▶ Prompt: Could you give the items again, starting at the line that contains "Is point (114, 408)" and ending at the line that contains "Indeed, metallic silver", renaming "armchair" to "recliner" throughout and changing nothing else, with the pictures left out?

=== Section Start ===

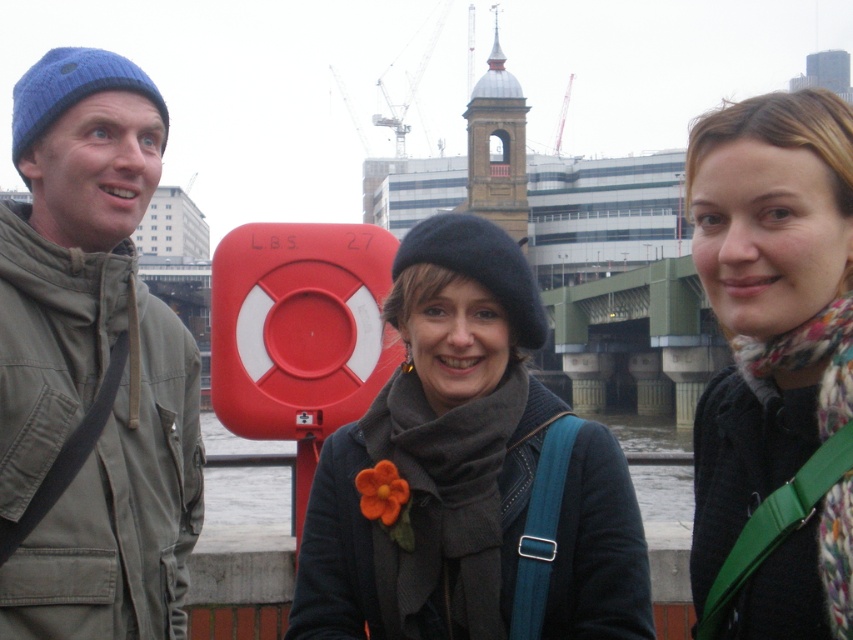
Can you confirm if dark gray wool scarf at center is taller than floral scarf at center?

No, dark gray wool scarf at center is not taller than floral scarf at center.

Who is positioned more to the right, dark gray wool scarf at center or floral scarf at center?

From the viewer's perspective, floral scarf at center appears more on the right side.

What do you see at coordinates (468, 474) in the screenshot? I see `dark gray wool scarf at center` at bounding box center [468, 474].

The height and width of the screenshot is (640, 853). I want to click on dark gray wool scarf at center, so click(x=468, y=474).

Is knitted blue beanie at left shorter than floral scarf at center?

Incorrect, knitted blue beanie at left's height does not fall short of floral scarf at center's.

Between knitted blue beanie at left and floral scarf at center, which one is positioned higher?

Positioned higher is floral scarf at center.

Image resolution: width=853 pixels, height=640 pixels. Describe the element at coordinates (91, 365) in the screenshot. I see `knitted blue beanie at left` at that location.

You are a GUI agent. You are given a task and a screenshot of the screen. Output one action in this format:
    pyautogui.click(x=<x>, y=<y>)
    Task: Click on the knitted blue beanie at left
    
    Given the screenshot: What is the action you would take?
    pyautogui.click(x=91, y=365)

Is point (401, 445) positioned behind point (30, 344)?

Yes.

Which is behind, point (317, 577) or point (48, 438)?

Positioned behind is point (317, 577).

This screenshot has height=640, width=853. Identify the location of dark gray wool scarf at center. (468, 474).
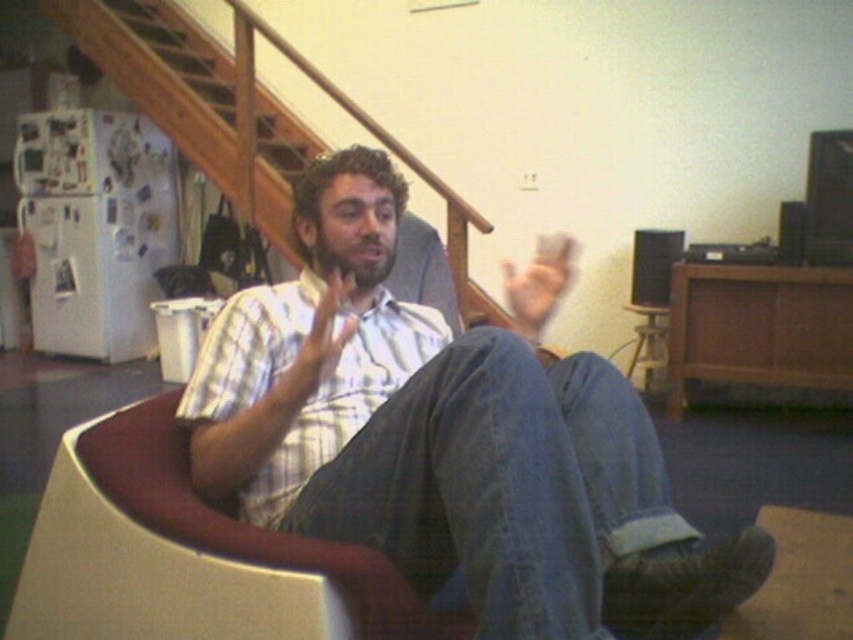
You are organizing a small gathering and need to place a decorative pillow between the plaid shirt at center and the white plastic swivel chair at center. Based on their positions, where should you place the pillow?

The plaid shirt at center is positioned on the right side of the white plastic swivel chair at center, so the decorative pillow should be placed between them, to the right of the white plastic swivel chair at center and to the left of the plaid shirt at center.

Looking at this image, based on the scene description, where is the plaid shirt at center located in terms of coordinates?

The plaid shirt at center is located at coordinates point (x=450, y=436).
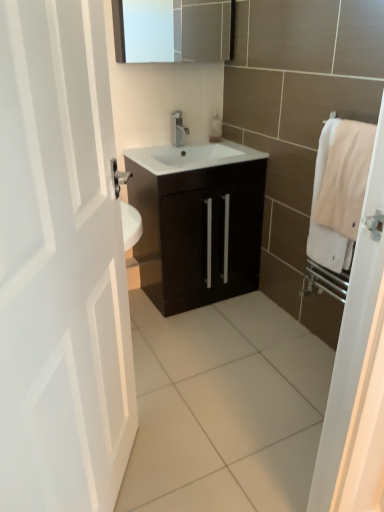
Where is `vacant space in front of translucent plastic soap dispenser at center`? This screenshot has width=384, height=512. vacant space in front of translucent plastic soap dispenser at center is located at coordinates (213, 147).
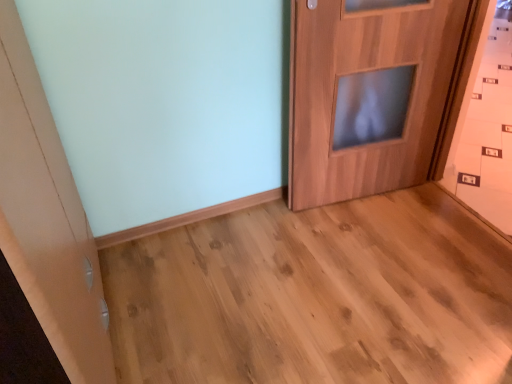
Identify the location of free spot in front of wooden door at center. This screenshot has width=512, height=384. (372, 263).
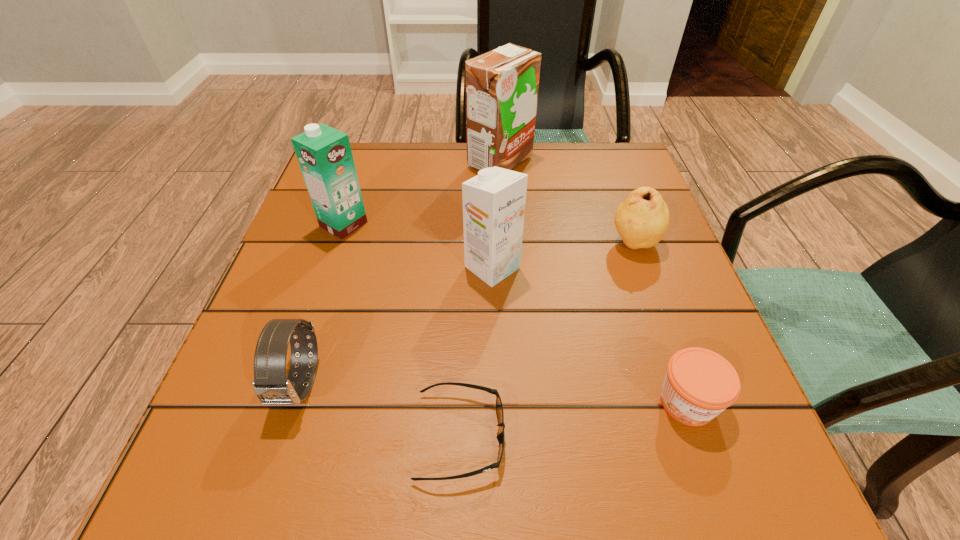
Identify which carton is the nearest to the second shortest object. Please provide its 2D coordinates. Your answer should be formatted as a tuple, i.e. [(x, y)], where the tuple contains the x and y coordinates of a point satisfying the conditions above.

[(494, 201)]

Find the location of `the closest carton relative to the leftmost carton`. the closest carton relative to the leftmost carton is located at coordinates (494, 201).

At what (x,y) coordinates should I click in order to perform the action: click on vacant region that satisfies the following two spatial constraints: 1. on the back side of the pear; 2. on the straw side of the farthest object. Please return your answer as a coordinate pair (x, y). The image size is (960, 540). Looking at the image, I should click on (604, 161).

Image resolution: width=960 pixels, height=540 pixels. What are the coordinates of `free point that satisfies the following two spatial constraints: 1. on the front label of the sixth tallest object; 2. on the front-facing side of the shortest object` in the screenshot? It's located at (699, 436).

Locate an element on the screen. free spot that satisfies the following two spatial constraints: 1. on the straw side of the farthest carton; 2. on the left side of the pear is located at coordinates (505, 242).

You are a GUI agent. You are given a task and a screenshot of the screen. Output one action in this format:
    pyautogui.click(x=<x>, y=<y>)
    Task: Click on the vacant region that satisfies the following two spatial constraints: 1. on the straw side of the farthest object; 2. on the front side of the nearest carton
    The image size is (960, 540).
    Given the screenshot: What is the action you would take?
    pyautogui.click(x=506, y=267)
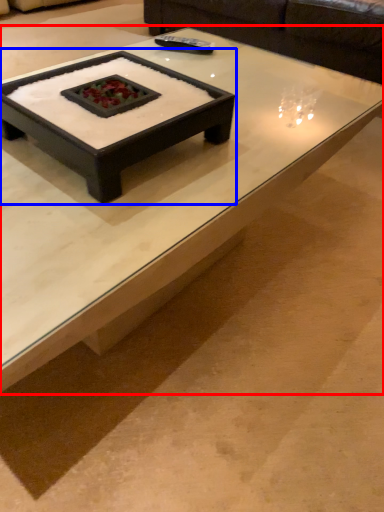
Question: Which point is closer to the camera, coffee table (highlighted by a red box) or coffee table (highlighted by a blue box)?

Choices:
 (A) coffee table
 (B) coffee table

Answer: (A)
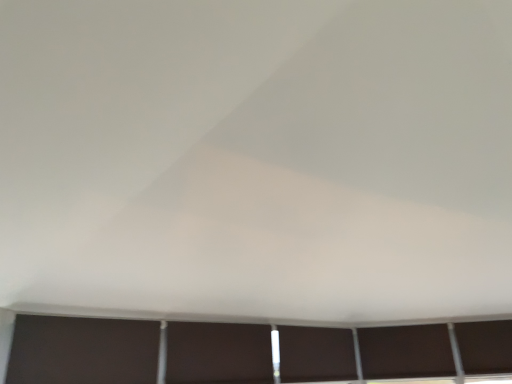
Question: Is dark matte window at lower right, which ranks as the 2th window in left-to-right order, outside dark brown matte window at lower right, placed as the 1th window when sorted from right to left?

Choices:
 (A) yes
 (B) no

Answer: (A)

Question: From the image's perspective, is dark matte window at lower right, which ranks as the 2th window in right-to-left order, below dark brown matte window at lower right, which is the 3th window from left to right?

Choices:
 (A) yes
 (B) no

Answer: (A)

Question: Does dark matte window at lower right, which ranks as the 2th window in right-to-left order, appear on the left side of dark brown matte window at lower right, placed as the 1th window when sorted from right to left?

Choices:
 (A) yes
 (B) no

Answer: (A)

Question: Considering the relative positions of dark matte window at lower right, which ranks as the 2th window in left-to-right order, and dark brown matte window at lower right, which is the 3th window from left to right, in the image provided, is dark matte window at lower right, which ranks as the 2th window in left-to-right order, behind dark brown matte window at lower right, which is the 3th window from left to right,?

Choices:
 (A) no
 (B) yes

Answer: (B)

Question: Can you confirm if dark matte window at lower right, which ranks as the 2th window in right-to-left order, is smaller than dark brown matte window at lower right, which is the 3th window from left to right?

Choices:
 (A) no
 (B) yes

Answer: (A)

Question: From a real-world perspective, is dark matte window at bottom, the first window from the left, above or below dark matte shutter at lower left, arranged as the second shutter when viewed from the back?

Choices:
 (A) above
 (B) below

Answer: (B)

Question: Is point (293, 374) positioned closer to the camera than point (91, 370)?

Choices:
 (A) closer
 (B) farther

Answer: (B)

Question: In the image, is dark matte window at bottom, the first window from the left, positioned in front of or behind dark matte shutter at lower left, which appears as the 2th shutter when viewed from the right?

Choices:
 (A) front
 (B) behind

Answer: (B)

Question: From the image's perspective, is dark matte window at bottom, positioned as the 3th window in right-to-left order, positioned above or below dark matte shutter at lower left, arranged as the second shutter when viewed from the back?

Choices:
 (A) above
 (B) below

Answer: (B)

Question: Relative to matte brown shutter at center, which appears as the 2th shutter when viewed from the front, is dark brown matte window at lower right, which is the 3th window from left to right, in front or behind?

Choices:
 (A) front
 (B) behind

Answer: (B)

Question: Looking at their shapes, would you say dark brown matte window at lower right, placed as the 1th window when sorted from right to left, is wider or thinner than matte brown shutter at center, the 2th shutter from the left?

Choices:
 (A) thin
 (B) wide

Answer: (A)

Question: Would you say dark brown matte window at lower right, which is the 3th window from left to right, is to the left or to the right of matte brown shutter at center, the 2th shutter from the left, in the picture?

Choices:
 (A) right
 (B) left

Answer: (A)

Question: From the image's perspective, is dark brown matte window at lower right, placed as the 1th window when sorted from right to left, above or below matte brown shutter at center, the 1th shutter in the right-to-left sequence?

Choices:
 (A) below
 (B) above

Answer: (A)

Question: Is dark matte window at lower right, which ranks as the 2th window in left-to-right order, inside or outside of dark matte window at bottom, the first window from the left?

Choices:
 (A) inside
 (B) outside

Answer: (B)

Question: In terms of height, does dark matte window at lower right, which ranks as the 2th window in left-to-right order, look taller or shorter compared to dark matte window at bottom, the first window from the left?

Choices:
 (A) short
 (B) tall

Answer: (B)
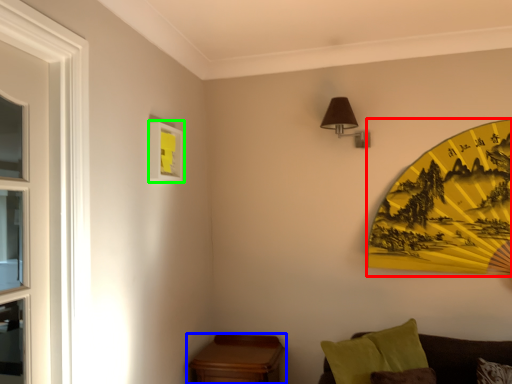
Question: Based on their relative distances, which object is nearer to design (highlighted by a red box)? Choose from table (highlighted by a blue box) and picture frame (highlighted by a green box).

Choices:
 (A) table
 (B) picture frame

Answer: (A)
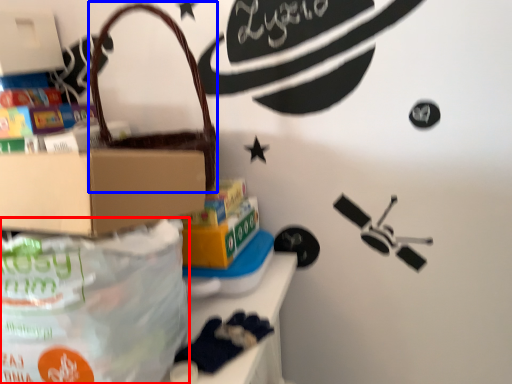
Question: Which object appears farthest to the camera in this image, diaper bag (highlighted by a red box) or handbag (highlighted by a blue box)?

Choices:
 (A) diaper bag
 (B) handbag

Answer: (B)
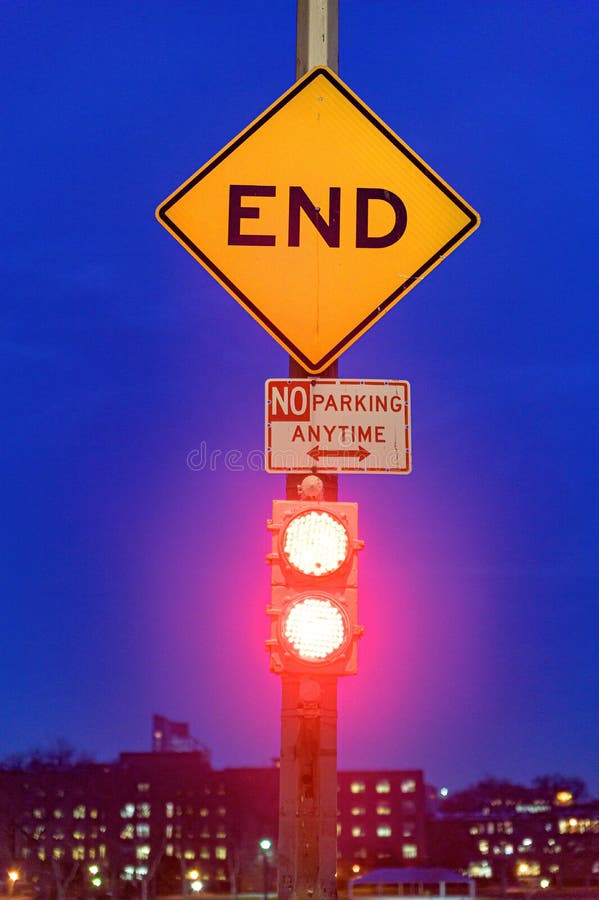
Where is `lights`? This screenshot has width=599, height=900. lights is located at coordinates (275, 604).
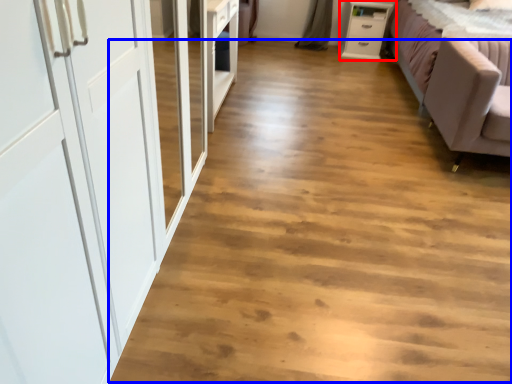
Question: Among these objects, which one is farthest to the camera, chest of drawers (highlighted by a red box) or plain (highlighted by a blue box)?

Choices:
 (A) chest of drawers
 (B) plain

Answer: (A)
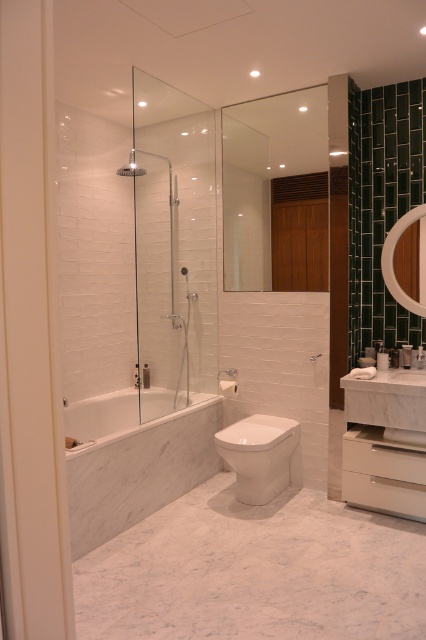
From the picture: Is white marble bathtub at center shorter than transparent glass shower door at center?

Indeed, white marble bathtub at center has a lesser height compared to transparent glass shower door at center.

Is white marble bathtub at center thinner than transparent glass shower door at center?

No.

Who is more distant from viewer, (x=72, y=545) or (x=149, y=202)?

The point (x=149, y=202) is behind.

The width and height of the screenshot is (426, 640). I want to click on white marble bathtub at center, so click(132, 461).

Consider the image. Can you confirm if white marble bathtub at lower left is shorter than matte brown mirror at upper right?

Correct, white marble bathtub at lower left is not as tall as matte brown mirror at upper right.

Describe the element at coordinates (123, 413) in the screenshot. I see `white marble bathtub at lower left` at that location.

Is point (164, 397) less distant than point (406, 300)?

No.

Where is `white marble bathtub at lower left`? This screenshot has height=640, width=426. white marble bathtub at lower left is located at coordinates (123, 413).

Between white marble bathtub at center and white marble sink at center, which one appears on the left side from the viewer's perspective?

white marble bathtub at center is more to the left.

Which is in front, point (104, 468) or point (411, 392)?

Positioned in front is point (104, 468).

Is point (114, 408) closer to camera compared to point (379, 355)?

No, it is behind (379, 355).

Find the location of a particular element. white marble bathtub at center is located at coordinates (132, 461).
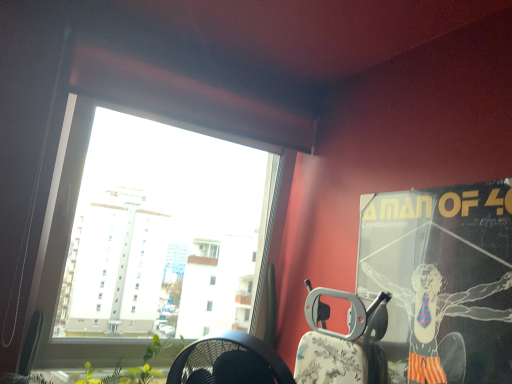
The width and height of the screenshot is (512, 384). What do you see at coordinates (343, 342) in the screenshot?
I see `metallic silver armchair at right` at bounding box center [343, 342].

What are the coordinates of `metallic silver armchair at right` in the screenshot? It's located at (343, 342).

The width and height of the screenshot is (512, 384). Describe the element at coordinates (443, 280) in the screenshot. I see `matte black poster at upper right` at that location.

Identify the location of matte black poster at upper right. The height and width of the screenshot is (384, 512). (443, 280).

Image resolution: width=512 pixels, height=384 pixels. Find the location of `metallic silver armchair at right`. metallic silver armchair at right is located at coordinates (343, 342).

Does metallic silver armchair at right appear on the left side of matte black poster at upper right?

Indeed, metallic silver armchair at right is positioned on the left side of matte black poster at upper right.

Considering the positions of objects metallic silver armchair at right and matte black poster at upper right in the image provided, who is behind, metallic silver armchair at right or matte black poster at upper right?

metallic silver armchair at right is more distant.

Does point (352, 317) come closer to viewer compared to point (386, 230)?

No, (352, 317) is further to viewer.

From the image's perspective, is metallic silver armchair at right located beneath matte black poster at upper right?

Yes, from the image's perspective, metallic silver armchair at right is below matte black poster at upper right.

From a real-world perspective, is metallic silver armchair at right on top of matte black poster at upper right?

No, from a real-world perspective, metallic silver armchair at right is not on top of matte black poster at upper right.

Consider the image. Which of these two, metallic silver armchair at right or matte black poster at upper right, is thinner?

Thinner between the two is matte black poster at upper right.

Considering the relative sizes of metallic silver armchair at right and matte black poster at upper right in the image provided, is metallic silver armchair at right shorter than matte black poster at upper right?

Yes, metallic silver armchair at right is shorter than matte black poster at upper right.

Who is bigger, metallic silver armchair at right or matte black poster at upper right?

Bigger between the two is matte black poster at upper right.

Would you say metallic silver armchair at right is outside matte black poster at upper right?

Absolutely, metallic silver armchair at right is external to matte black poster at upper right.

Is the surface of metallic silver armchair at right in direct contact with matte black poster at upper right?

No, metallic silver armchair at right is not next to matte black poster at upper right.

Is metallic silver armchair at right oriented away from matte black poster at upper right?

metallic silver armchair at right does not have its back to matte black poster at upper right.

The height and width of the screenshot is (384, 512). I want to click on poster page on the right of metallic silver armchair at right, so click(443, 280).

Which is more to the right, matte black poster at upper right or metallic silver armchair at right?

matte black poster at upper right.

Is matte black poster at upper right positioned behind metallic silver armchair at right?

No, it is not.

Considering the points (503, 262) and (383, 294), which point is in front, point (503, 262) or point (383, 294)?

Point (503, 262)

From the image's perspective, which object appears higher, matte black poster at upper right or metallic silver armchair at right?

matte black poster at upper right, from the image's perspective.

From a real-world perspective, who is located lower, matte black poster at upper right or metallic silver armchair at right?

In real-world perspective, metallic silver armchair at right is lower.

Based on the photo, which object is thinner, matte black poster at upper right or metallic silver armchair at right?

Thinner between the two is matte black poster at upper right.

Can you confirm if matte black poster at upper right is shorter than metallic silver armchair at right?

No, matte black poster at upper right is not shorter than metallic silver armchair at right.

Who is bigger, matte black poster at upper right or metallic silver armchair at right?

matte black poster at upper right.

Is matte black poster at upper right positioned beyond the bounds of metallic silver armchair at right?

matte black poster at upper right lies outside metallic silver armchair at right's area.

Can you see matte black poster at upper right touching metallic silver armchair at right?

matte black poster at upper right and metallic silver armchair at right are clearly separated.

Could you tell me if matte black poster at upper right is facing metallic silver armchair at right?

No, matte black poster at upper right is not aimed at metallic silver armchair at right.

How distant is matte black poster at upper right from metallic silver armchair at right?

matte black poster at upper right is 9.38 inches away from metallic silver armchair at right.

In order to click on armchair below the matte black poster at upper right (from a real-world perspective) in this screenshot , I will do `click(343, 342)`.

Identify the location of armchair beneath the matte black poster at upper right (from a real-world perspective). Image resolution: width=512 pixels, height=384 pixels. (343, 342).

What are the coordinates of `armchair below the matte black poster at upper right (from the image's perspective)` in the screenshot? It's located at (343, 342).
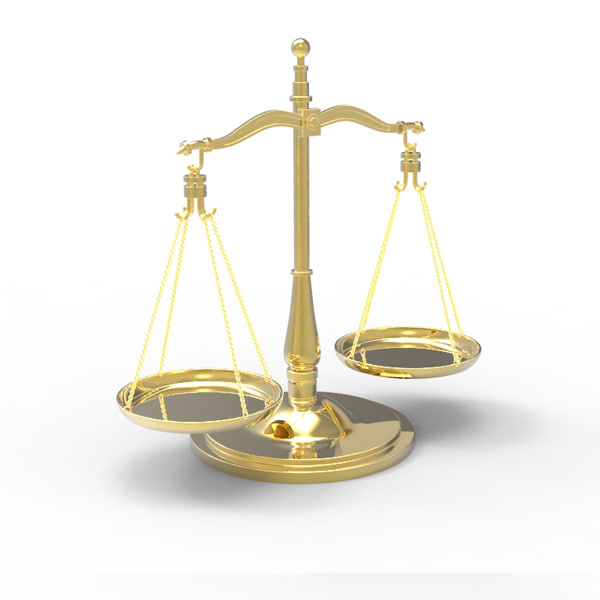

=== Section End ===

▶ Output:
Is point (114, 408) closer to camera compared to point (379, 355)?

No, it is behind (379, 355).

Find the location of a particular element. white marble bathtub at center is located at coordinates (132, 461).
The width and height of the screenshot is (512, 384). What do you see at coordinates (343, 342) in the screenshot?
I see `metallic silver recliner at right` at bounding box center [343, 342].

What are the coordinates of `metallic silver recliner at right` in the screenshot? It's located at (343, 342).

The width and height of the screenshot is (512, 384). Describe the element at coordinates (443, 280) in the screenshot. I see `matte black poster at upper right` at that location.

Identify the location of matte black poster at upper right. The height and width of the screenshot is (384, 512). (443, 280).

Image resolution: width=512 pixels, height=384 pixels. Find the location of `metallic silver recliner at right`. metallic silver recliner at right is located at coordinates (343, 342).

Does metallic silver recliner at right appear on the left side of matte black poster at upper right?

Indeed, metallic silver recliner at right is positioned on the left side of matte black poster at upper right.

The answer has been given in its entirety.